▸ **REQUIREMENT**
Go through the items below and copy out every line that contains the string "kern", leaving out all other lines.

▸ **INFORMATION SUPPLIED**
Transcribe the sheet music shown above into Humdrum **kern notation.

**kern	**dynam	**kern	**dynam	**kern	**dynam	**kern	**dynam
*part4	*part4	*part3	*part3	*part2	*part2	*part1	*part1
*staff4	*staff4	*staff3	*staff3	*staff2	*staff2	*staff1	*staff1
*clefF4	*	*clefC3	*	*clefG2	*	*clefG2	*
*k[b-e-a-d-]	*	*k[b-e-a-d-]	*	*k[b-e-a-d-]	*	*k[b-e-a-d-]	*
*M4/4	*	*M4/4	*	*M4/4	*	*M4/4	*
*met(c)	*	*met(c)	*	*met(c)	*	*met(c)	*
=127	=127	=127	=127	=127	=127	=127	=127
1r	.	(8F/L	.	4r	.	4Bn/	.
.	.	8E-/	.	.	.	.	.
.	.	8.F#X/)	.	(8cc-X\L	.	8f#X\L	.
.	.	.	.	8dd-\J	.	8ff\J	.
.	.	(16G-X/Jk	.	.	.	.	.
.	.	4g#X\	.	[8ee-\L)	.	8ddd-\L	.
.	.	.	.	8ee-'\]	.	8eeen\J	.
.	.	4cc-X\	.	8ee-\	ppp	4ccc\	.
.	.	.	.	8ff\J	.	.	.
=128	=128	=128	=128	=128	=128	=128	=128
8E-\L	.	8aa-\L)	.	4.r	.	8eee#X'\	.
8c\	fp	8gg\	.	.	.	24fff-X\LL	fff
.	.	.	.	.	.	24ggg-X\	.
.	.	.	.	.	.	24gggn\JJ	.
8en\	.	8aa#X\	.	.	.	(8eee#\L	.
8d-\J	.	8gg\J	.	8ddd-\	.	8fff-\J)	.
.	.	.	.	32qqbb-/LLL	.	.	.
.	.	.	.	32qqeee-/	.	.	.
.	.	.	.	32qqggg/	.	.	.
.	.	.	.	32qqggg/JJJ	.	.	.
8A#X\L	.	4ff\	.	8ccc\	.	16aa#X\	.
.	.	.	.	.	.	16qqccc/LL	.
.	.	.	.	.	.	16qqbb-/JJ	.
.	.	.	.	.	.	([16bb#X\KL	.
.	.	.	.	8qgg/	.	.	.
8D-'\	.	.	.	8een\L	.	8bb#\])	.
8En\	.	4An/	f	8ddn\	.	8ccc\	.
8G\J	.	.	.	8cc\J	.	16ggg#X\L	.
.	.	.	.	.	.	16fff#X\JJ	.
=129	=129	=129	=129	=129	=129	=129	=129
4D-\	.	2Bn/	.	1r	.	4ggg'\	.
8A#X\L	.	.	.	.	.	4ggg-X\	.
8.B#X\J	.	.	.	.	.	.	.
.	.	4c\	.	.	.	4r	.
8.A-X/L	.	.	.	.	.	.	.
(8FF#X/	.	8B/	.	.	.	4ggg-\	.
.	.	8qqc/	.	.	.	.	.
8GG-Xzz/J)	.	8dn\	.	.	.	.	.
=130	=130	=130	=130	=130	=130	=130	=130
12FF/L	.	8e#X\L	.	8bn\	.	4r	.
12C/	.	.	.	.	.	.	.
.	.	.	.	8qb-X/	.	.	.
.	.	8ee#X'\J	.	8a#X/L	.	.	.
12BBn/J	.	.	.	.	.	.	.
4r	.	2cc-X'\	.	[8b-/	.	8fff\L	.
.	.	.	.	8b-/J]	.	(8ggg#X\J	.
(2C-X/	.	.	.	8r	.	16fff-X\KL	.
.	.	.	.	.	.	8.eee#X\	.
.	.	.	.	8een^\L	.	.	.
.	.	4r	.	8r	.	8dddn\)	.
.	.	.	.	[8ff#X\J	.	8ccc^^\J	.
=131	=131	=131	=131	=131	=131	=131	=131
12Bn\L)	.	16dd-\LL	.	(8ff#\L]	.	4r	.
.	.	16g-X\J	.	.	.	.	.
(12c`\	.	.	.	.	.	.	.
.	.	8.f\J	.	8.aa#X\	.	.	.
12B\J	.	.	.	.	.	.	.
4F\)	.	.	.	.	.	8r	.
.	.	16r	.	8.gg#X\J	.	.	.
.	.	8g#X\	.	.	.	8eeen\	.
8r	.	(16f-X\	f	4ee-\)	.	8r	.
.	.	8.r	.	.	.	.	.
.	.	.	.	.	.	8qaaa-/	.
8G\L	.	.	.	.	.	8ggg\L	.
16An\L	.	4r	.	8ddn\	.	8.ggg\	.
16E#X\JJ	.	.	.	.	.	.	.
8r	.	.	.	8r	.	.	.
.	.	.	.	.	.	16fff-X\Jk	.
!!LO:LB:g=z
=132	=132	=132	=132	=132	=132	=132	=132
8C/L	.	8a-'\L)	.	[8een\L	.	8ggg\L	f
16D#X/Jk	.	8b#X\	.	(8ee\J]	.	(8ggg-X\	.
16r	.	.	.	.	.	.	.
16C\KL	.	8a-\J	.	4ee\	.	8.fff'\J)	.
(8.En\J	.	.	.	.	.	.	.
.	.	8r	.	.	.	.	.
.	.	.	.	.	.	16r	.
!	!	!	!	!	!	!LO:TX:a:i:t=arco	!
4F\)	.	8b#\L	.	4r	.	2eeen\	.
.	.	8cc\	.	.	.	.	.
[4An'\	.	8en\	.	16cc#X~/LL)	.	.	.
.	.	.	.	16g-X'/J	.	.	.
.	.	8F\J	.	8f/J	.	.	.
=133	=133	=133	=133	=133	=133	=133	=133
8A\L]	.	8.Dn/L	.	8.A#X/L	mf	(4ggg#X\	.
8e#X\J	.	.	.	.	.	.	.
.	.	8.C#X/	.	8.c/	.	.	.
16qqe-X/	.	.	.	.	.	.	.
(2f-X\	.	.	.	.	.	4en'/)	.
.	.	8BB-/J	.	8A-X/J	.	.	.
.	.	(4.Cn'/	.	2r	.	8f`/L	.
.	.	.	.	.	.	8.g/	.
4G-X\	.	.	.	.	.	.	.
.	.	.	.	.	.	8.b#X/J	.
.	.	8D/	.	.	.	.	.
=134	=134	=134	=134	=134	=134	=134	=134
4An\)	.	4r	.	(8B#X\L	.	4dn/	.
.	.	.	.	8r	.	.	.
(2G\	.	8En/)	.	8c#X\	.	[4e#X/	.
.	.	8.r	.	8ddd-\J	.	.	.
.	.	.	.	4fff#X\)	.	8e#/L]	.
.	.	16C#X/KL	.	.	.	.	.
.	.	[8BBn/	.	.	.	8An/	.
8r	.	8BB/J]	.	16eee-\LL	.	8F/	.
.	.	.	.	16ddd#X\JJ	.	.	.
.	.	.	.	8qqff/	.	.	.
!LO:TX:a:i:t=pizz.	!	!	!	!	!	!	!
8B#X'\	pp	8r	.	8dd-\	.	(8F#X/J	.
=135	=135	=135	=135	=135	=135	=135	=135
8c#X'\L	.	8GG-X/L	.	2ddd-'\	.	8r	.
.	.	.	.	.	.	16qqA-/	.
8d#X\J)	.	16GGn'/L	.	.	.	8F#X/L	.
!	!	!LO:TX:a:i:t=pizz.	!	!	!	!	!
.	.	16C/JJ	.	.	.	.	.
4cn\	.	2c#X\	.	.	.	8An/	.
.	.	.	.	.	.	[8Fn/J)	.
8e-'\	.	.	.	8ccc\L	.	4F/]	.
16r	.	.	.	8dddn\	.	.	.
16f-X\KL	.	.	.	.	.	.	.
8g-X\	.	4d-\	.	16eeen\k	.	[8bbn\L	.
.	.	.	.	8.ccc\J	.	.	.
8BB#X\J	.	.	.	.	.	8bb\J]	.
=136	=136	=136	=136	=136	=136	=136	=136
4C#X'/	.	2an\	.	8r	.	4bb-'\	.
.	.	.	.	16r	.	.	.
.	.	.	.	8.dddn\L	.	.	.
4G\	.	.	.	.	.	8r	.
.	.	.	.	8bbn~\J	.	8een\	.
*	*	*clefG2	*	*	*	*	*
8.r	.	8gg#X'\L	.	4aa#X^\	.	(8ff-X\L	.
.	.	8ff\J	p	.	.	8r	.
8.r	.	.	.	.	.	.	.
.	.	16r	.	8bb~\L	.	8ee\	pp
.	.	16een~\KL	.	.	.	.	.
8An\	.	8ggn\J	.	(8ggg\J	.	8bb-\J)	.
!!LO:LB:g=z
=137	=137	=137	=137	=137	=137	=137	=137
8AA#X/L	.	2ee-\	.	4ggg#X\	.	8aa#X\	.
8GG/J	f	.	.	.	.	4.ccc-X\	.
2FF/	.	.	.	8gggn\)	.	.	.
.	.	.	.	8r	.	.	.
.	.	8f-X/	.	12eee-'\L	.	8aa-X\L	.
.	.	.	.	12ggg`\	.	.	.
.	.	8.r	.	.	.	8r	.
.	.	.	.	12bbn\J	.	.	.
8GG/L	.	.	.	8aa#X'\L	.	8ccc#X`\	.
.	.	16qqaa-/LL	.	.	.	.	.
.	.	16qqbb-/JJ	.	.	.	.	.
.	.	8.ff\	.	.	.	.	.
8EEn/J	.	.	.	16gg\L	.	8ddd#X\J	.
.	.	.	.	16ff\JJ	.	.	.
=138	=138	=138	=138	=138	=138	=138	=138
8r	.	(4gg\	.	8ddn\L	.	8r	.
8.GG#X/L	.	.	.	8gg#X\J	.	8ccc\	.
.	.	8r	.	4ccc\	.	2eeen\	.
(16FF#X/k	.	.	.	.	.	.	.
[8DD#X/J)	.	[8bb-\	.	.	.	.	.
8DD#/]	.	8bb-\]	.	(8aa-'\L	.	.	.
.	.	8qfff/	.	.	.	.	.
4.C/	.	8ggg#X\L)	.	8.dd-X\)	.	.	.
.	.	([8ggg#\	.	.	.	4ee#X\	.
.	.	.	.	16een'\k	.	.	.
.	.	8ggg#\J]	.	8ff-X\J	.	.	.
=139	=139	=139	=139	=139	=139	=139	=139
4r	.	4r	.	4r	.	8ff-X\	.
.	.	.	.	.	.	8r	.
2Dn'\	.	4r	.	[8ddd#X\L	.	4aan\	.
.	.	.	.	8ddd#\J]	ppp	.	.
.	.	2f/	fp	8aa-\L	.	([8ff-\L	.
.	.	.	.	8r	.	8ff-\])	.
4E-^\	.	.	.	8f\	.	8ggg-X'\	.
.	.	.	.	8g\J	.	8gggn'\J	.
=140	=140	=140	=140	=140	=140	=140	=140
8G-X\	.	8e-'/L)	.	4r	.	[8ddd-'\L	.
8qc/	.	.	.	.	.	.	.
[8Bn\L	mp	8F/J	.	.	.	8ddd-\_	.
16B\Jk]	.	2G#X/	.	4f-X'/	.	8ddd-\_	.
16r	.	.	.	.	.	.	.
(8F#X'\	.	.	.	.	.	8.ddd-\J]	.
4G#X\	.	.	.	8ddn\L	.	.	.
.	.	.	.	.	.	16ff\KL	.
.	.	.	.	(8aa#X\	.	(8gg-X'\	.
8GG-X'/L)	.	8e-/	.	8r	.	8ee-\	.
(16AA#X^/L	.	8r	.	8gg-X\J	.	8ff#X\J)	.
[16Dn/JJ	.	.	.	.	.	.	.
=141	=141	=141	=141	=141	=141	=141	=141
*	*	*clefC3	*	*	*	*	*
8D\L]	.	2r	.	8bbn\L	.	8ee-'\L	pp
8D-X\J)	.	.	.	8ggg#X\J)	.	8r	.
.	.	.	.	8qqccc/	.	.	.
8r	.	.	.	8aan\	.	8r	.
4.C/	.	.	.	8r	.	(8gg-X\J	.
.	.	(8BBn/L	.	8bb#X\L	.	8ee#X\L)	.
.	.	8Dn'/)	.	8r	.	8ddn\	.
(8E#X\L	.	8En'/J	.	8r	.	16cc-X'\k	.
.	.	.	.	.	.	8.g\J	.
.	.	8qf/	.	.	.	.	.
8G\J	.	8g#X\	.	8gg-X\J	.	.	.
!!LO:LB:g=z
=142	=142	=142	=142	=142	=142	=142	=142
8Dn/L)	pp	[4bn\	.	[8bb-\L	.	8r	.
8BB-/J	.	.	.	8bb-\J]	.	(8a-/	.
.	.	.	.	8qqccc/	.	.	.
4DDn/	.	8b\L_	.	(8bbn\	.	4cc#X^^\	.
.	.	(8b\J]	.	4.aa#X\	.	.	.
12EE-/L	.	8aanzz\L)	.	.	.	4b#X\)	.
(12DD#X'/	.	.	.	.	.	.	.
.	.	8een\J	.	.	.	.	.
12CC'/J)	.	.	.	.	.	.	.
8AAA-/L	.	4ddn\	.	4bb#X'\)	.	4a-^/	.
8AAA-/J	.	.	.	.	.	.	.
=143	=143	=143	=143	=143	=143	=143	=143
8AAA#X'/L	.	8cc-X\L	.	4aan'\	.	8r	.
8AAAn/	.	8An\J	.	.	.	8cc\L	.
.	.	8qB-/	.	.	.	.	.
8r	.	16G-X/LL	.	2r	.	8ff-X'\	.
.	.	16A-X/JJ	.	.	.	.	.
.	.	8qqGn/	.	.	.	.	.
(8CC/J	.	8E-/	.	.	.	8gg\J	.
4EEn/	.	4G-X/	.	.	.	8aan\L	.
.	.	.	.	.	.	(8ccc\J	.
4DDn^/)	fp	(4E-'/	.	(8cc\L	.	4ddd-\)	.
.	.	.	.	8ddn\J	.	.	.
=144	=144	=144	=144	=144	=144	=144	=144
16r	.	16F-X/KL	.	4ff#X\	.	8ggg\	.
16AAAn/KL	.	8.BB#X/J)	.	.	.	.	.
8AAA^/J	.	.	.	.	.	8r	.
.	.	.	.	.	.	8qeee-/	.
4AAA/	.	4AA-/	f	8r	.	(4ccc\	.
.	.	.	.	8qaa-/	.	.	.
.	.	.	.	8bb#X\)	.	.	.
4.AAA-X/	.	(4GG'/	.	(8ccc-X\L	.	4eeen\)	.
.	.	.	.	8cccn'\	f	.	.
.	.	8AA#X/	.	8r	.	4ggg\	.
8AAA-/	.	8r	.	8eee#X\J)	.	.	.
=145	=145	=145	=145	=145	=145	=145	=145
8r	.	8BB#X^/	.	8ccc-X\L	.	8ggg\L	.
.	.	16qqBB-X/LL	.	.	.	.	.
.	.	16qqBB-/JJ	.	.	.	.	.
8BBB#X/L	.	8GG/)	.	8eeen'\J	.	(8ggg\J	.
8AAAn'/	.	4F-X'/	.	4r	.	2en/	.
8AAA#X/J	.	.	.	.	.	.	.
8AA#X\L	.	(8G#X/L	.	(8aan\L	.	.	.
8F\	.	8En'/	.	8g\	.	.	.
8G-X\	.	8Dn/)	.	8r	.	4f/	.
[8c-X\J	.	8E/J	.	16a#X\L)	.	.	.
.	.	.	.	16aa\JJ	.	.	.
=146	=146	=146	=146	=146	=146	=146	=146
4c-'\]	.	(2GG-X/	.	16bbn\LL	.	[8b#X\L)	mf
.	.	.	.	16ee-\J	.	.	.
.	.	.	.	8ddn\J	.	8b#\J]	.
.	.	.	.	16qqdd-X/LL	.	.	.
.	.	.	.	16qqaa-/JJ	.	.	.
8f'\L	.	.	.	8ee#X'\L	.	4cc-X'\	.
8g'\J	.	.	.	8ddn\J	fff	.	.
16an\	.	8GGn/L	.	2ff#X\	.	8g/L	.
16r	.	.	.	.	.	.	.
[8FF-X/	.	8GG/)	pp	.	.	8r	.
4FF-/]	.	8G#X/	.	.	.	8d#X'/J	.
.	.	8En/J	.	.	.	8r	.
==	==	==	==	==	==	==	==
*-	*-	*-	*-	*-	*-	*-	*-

▸ **COMPLETED EXERCISE**
Transcribe the sheet music shown above into Humdrum **kern notation.
**kern	**dynam	**kern	**dynam	**kern	**dynam	**kern	**dynam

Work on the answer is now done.